Pixel coordinate object listings
--

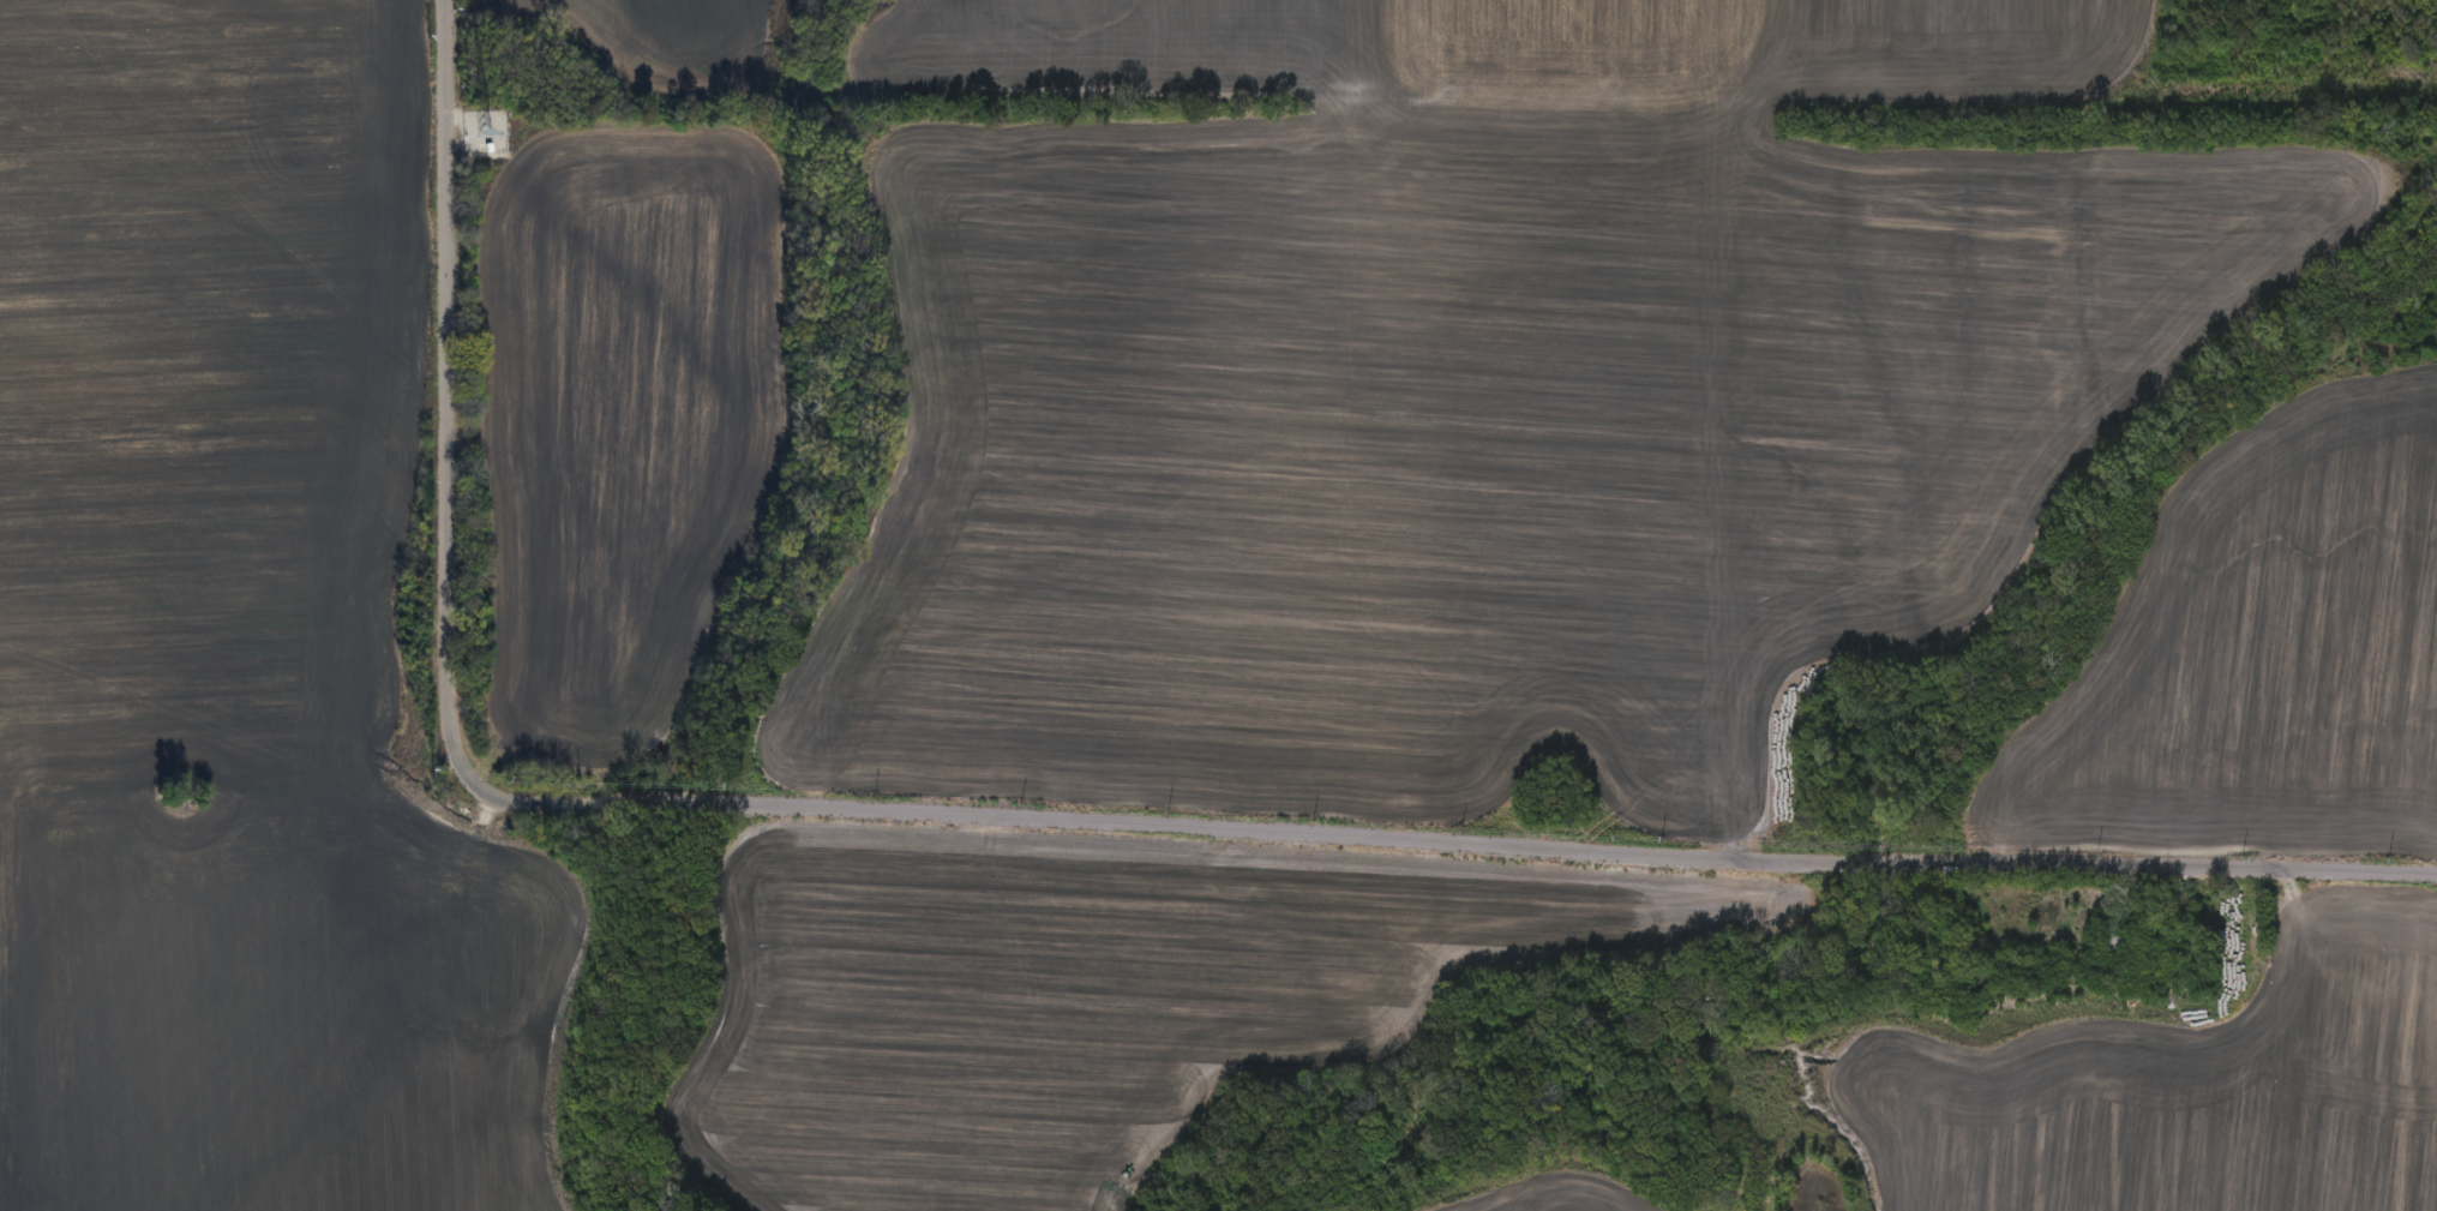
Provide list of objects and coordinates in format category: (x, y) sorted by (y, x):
road: (1059, 820)
building: (2107, 947)
building: (2093, 967)

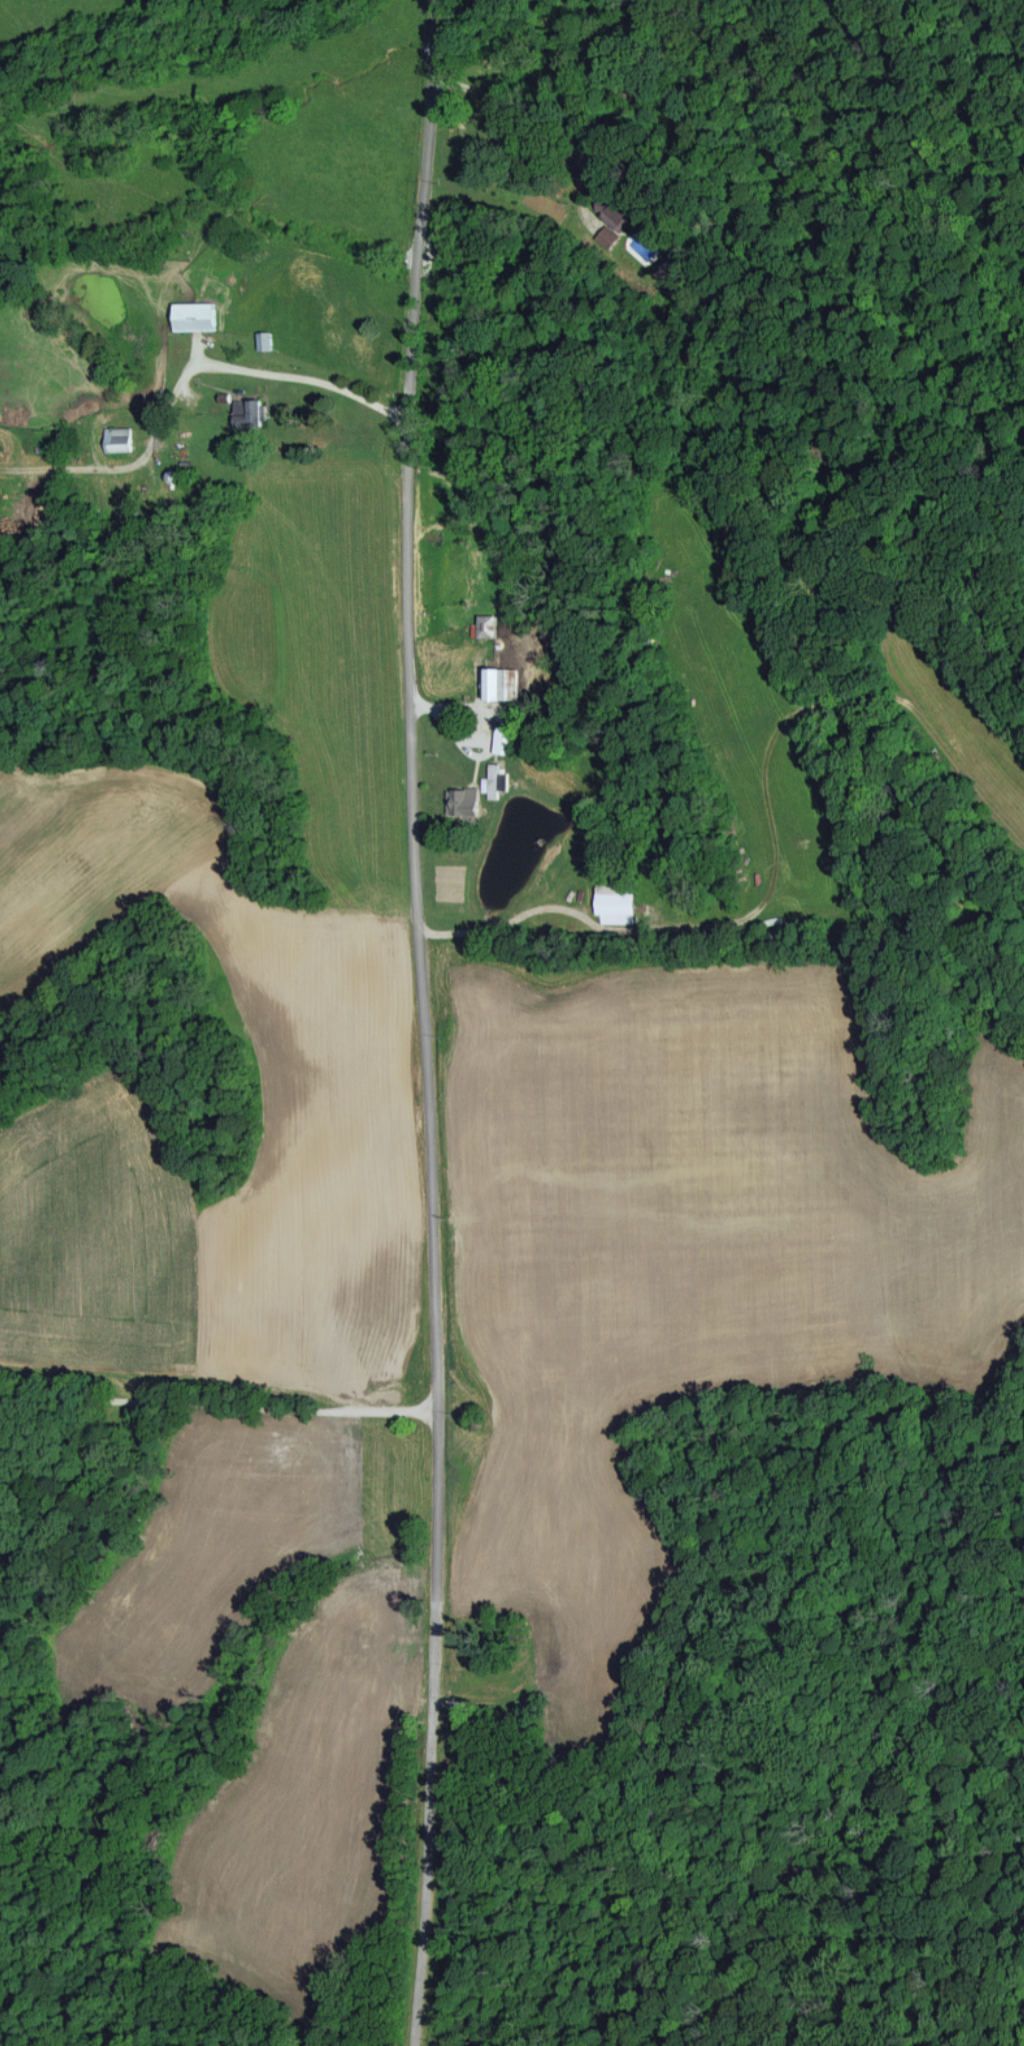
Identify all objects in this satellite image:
road: (567, 140)
road: (580, 190)
building: (194, 316)
building: (265, 340)
road: (300, 375)
building: (247, 411)
building: (493, 681)
building: (461, 800)
building: (616, 906)
road: (497, 910)
road: (418, 1022)
road: (220, 1400)
road: (424, 1415)

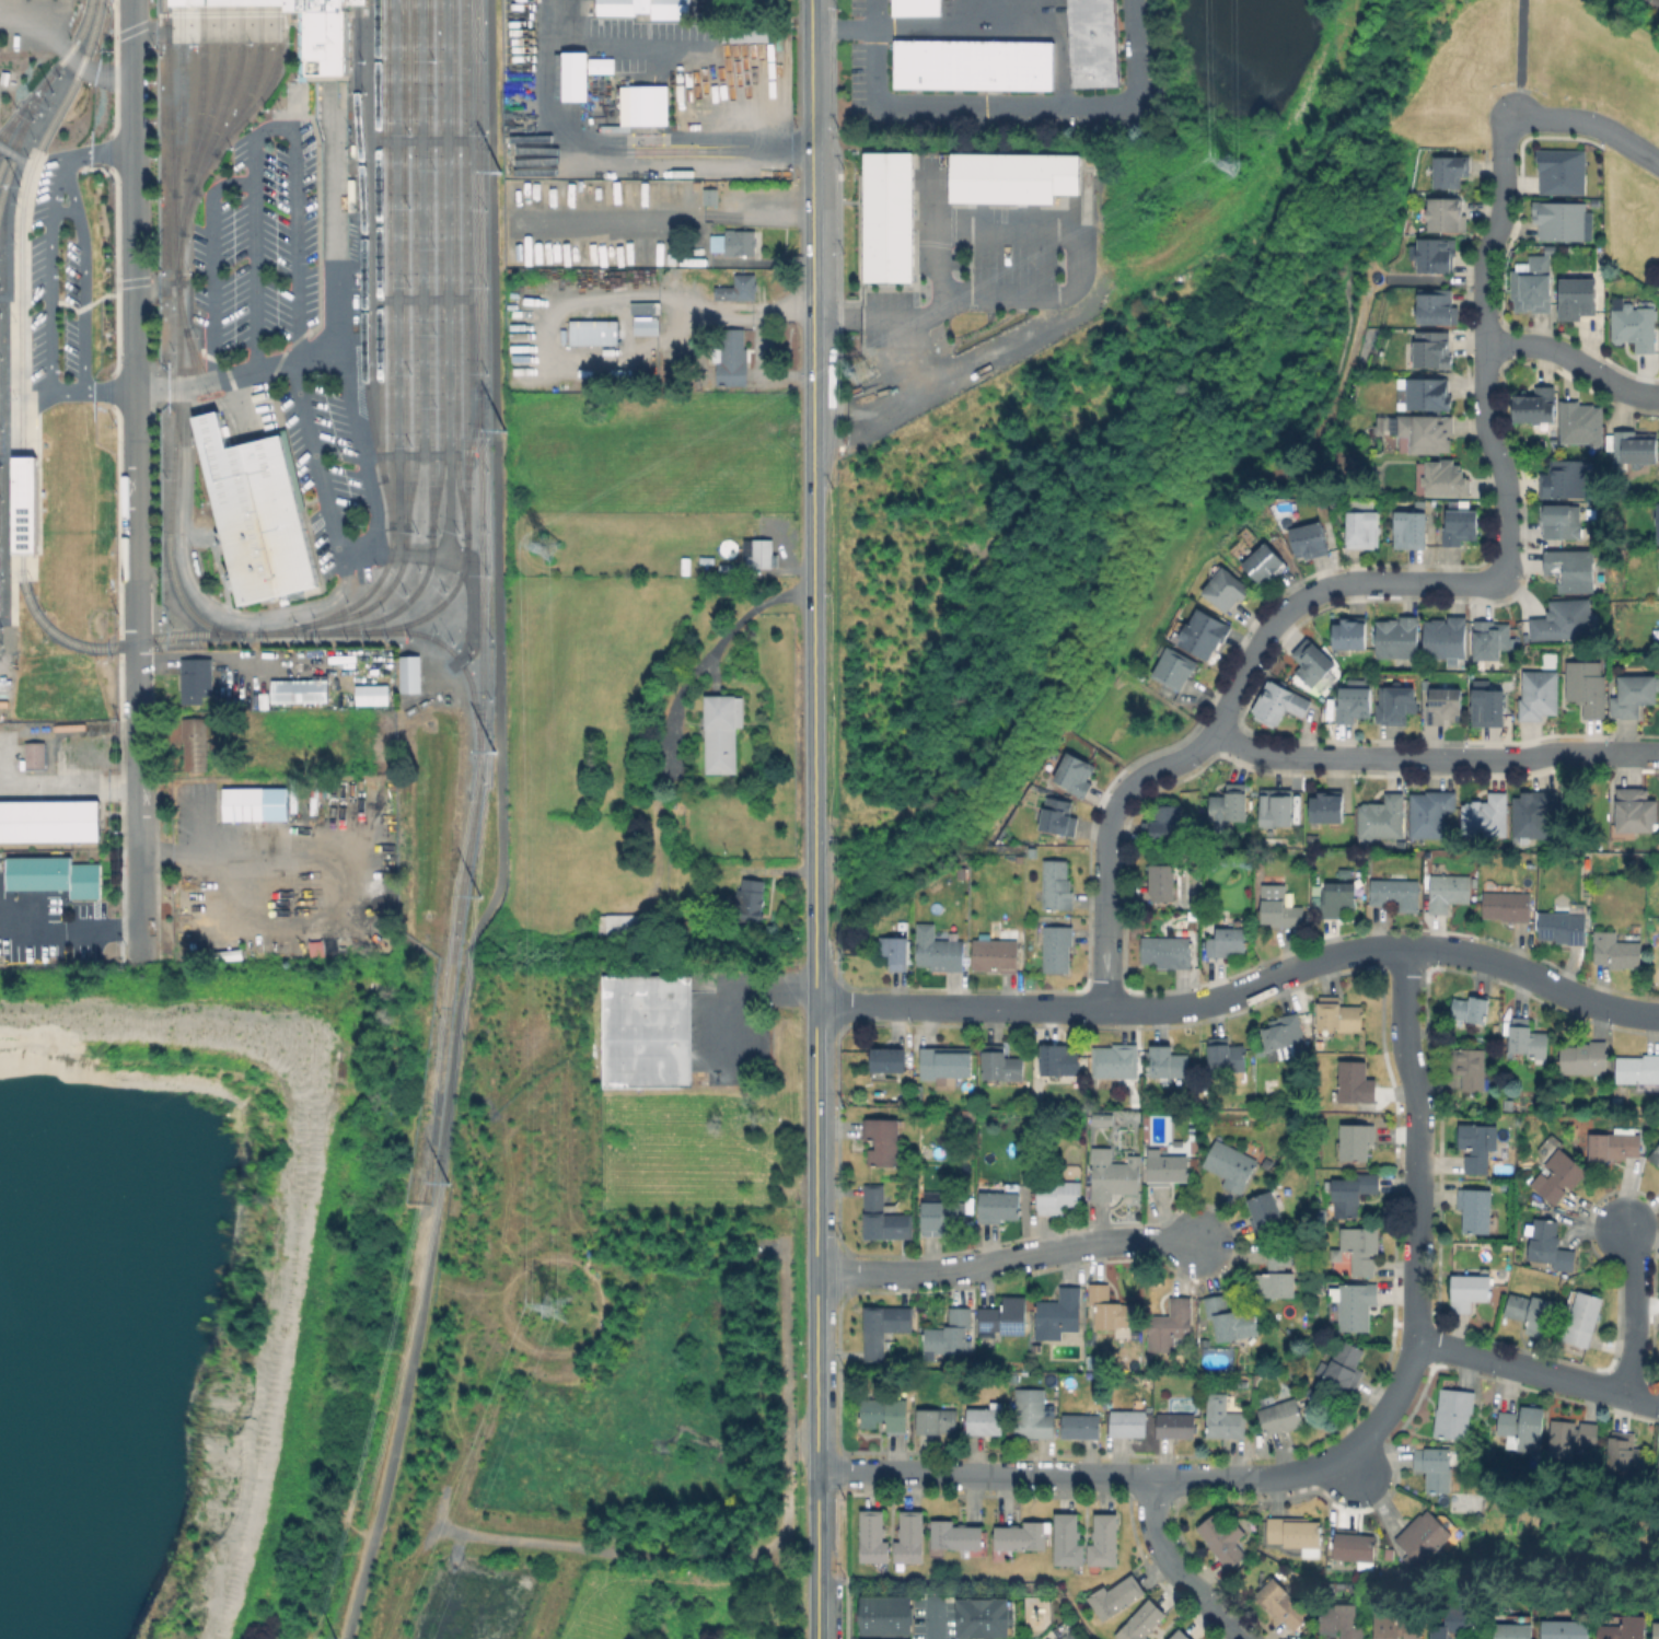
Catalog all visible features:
railway: (179, 2)
railway: (201, 2)
railway: (219, 2)
railway: (239, 2)
railway: (258, 2)
railway: (276, 2)
railway: (353, 2)
building: (761, 6)
building: (648, 7)
building: (914, 7)
road: (214, 20)
road: (960, 27)
road: (844, 29)
building: (309, 32)
building: (745, 32)
building: (1090, 43)
road: (66, 51)
railway: (296, 51)
road: (1524, 58)
building: (971, 64)
railway: (49, 73)
building: (579, 73)
railway: (251, 82)
railway: (41, 86)
railway: (266, 86)
railway: (198, 92)
railway: (214, 93)
railway: (224, 99)
railway: (179, 100)
building: (641, 104)
road: (1013, 105)
railway: (11, 118)
road: (1592, 124)
road: (271, 128)
railway: (14, 136)
road: (419, 138)
railway: (13, 149)
road: (95, 152)
road: (331, 157)
power tower: (1231, 163)
road: (608, 165)
building: (1559, 171)
building: (1449, 172)
building: (1010, 177)
railway: (191, 189)
road: (469, 192)
building: (710, 195)
road: (62, 211)
building: (1447, 214)
building: (886, 216)
railway: (19, 220)
road: (369, 222)
building: (1562, 222)
road: (811, 225)
railway: (179, 226)
road: (420, 227)
railway: (376, 239)
railway: (362, 242)
building: (734, 242)
road: (355, 253)
building: (1434, 255)
building: (663, 260)
railway: (386, 263)
road: (212, 264)
railway: (402, 264)
railway: (412, 264)
railway: (427, 266)
railway: (438, 267)
railway: (452, 269)
railway: (462, 269)
road: (82, 273)
road: (394, 276)
road: (446, 277)
road: (172, 280)
road: (1084, 282)
building: (738, 287)
building: (1533, 287)
road: (48, 291)
road: (5, 297)
road: (420, 297)
building: (1578, 299)
road: (89, 302)
railway: (178, 307)
building: (641, 307)
building: (1438, 307)
building: (646, 324)
building: (1635, 327)
building: (594, 331)
railway: (176, 336)
road: (758, 349)
building: (1429, 349)
building: (731, 357)
road: (1574, 362)
road: (279, 363)
power tower: (860, 368)
railway: (193, 370)
road: (10, 377)
railway: (210, 385)
road: (29, 389)
road: (108, 389)
building: (1426, 396)
building: (1537, 407)
building: (1581, 425)
building: (1425, 432)
railway: (471, 437)
building: (1635, 447)
road: (408, 454)
road: (4, 456)
railway: (3, 471)
building: (1445, 479)
road: (135, 480)
building: (1566, 481)
railway: (223, 493)
railway: (478, 502)
railway: (19, 503)
building: (23, 503)
road: (36, 506)
railway: (251, 506)
rooftop solar panel: (22, 512)
building: (255, 513)
rooftop solar panel: (22, 519)
building: (1656, 522)
building: (1558, 523)
building: (1363, 524)
rooftop solar panel: (22, 528)
building: (1460, 528)
building: (1412, 531)
rooftop solar panel: (21, 538)
building: (1310, 542)
power tower: (544, 544)
rooftop solar panel: (21, 547)
railway: (32, 551)
road: (359, 553)
building: (760, 553)
building: (677, 554)
building: (1266, 565)
building: (731, 568)
building: (1573, 570)
road: (1390, 581)
railway: (316, 586)
road: (190, 587)
building: (1226, 591)
railway: (365, 592)
road: (471, 592)
railway: (374, 600)
railway: (395, 609)
road: (6, 619)
building: (1564, 621)
railway: (378, 628)
building: (1351, 633)
building: (1203, 635)
building: (1399, 639)
building: (1446, 639)
building: (1492, 640)
railway: (99, 646)
road: (709, 649)
railway: (456, 657)
building: (1312, 664)
building: (1174, 671)
building: (407, 673)
building: (196, 680)
building: (1587, 689)
building: (300, 690)
building: (372, 693)
building: (1539, 695)
building: (1635, 697)
rooftop solar panel: (1437, 701)
building: (1355, 702)
building: (1279, 706)
building: (1394, 706)
building: (1444, 708)
building: (1488, 710)
rooftop solar panel: (1428, 714)
road: (813, 728)
building: (722, 732)
building: (195, 743)
building: (32, 755)
road: (1435, 759)
building: (1076, 775)
building: (318, 792)
building: (260, 802)
building: (1228, 808)
building: (1277, 808)
building: (1325, 808)
building: (1634, 813)
building: (1431, 815)
building: (1534, 815)
building: (1058, 816)
building: (1486, 816)
building: (1383, 819)
building: (48, 820)
building: (1164, 825)
road: (501, 829)
building: (1312, 839)
building: (1032, 851)
building: (56, 876)
building: (1162, 882)
building: (1056, 885)
building: (1448, 892)
building: (1396, 893)
building: (750, 899)
building: (1338, 899)
building: (1507, 906)
building: (1278, 911)
building: (1564, 925)
building: (620, 926)
road: (70, 930)
building: (936, 931)
building: (1226, 942)
building: (1057, 948)
building: (1167, 951)
building: (1615, 951)
building: (897, 953)
building: (941, 954)
building: (996, 955)
road: (731, 987)
road: (1244, 993)
building: (1471, 1011)
building: (1339, 1015)
building: (644, 1030)
building: (1284, 1031)
building: (1528, 1040)
building: (1226, 1056)
building: (1584, 1058)
building: (888, 1059)
building: (1059, 1059)
building: (1115, 1061)
building: (946, 1062)
building: (1169, 1063)
building: (1002, 1064)
building: (1469, 1067)
building: (1639, 1071)
building: (1355, 1082)
building: (916, 1096)
building: (1508, 1104)
building: (1046, 1107)
building: (1100, 1119)
building: (882, 1141)
building: (1356, 1141)
road: (1416, 1142)
building: (1615, 1144)
building: (1477, 1146)
building: (1655, 1156)
building: (1230, 1164)
building: (1168, 1169)
building: (1112, 1174)
building: (1558, 1174)
building: (1351, 1193)
building: (1058, 1196)
road: (299, 1198)
building: (999, 1206)
building: (1475, 1209)
building: (1527, 1213)
building: (1265, 1214)
building: (884, 1216)
building: (943, 1217)
road: (815, 1238)
building: (1549, 1245)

--

** Exercise **
Filter the records for the string "objects" and copy every line that holds it.

** Result for this task **
Provide list of objects and coordinates in format category: (x, y) sorted by (y, x):
Identify all objects in this satellite image:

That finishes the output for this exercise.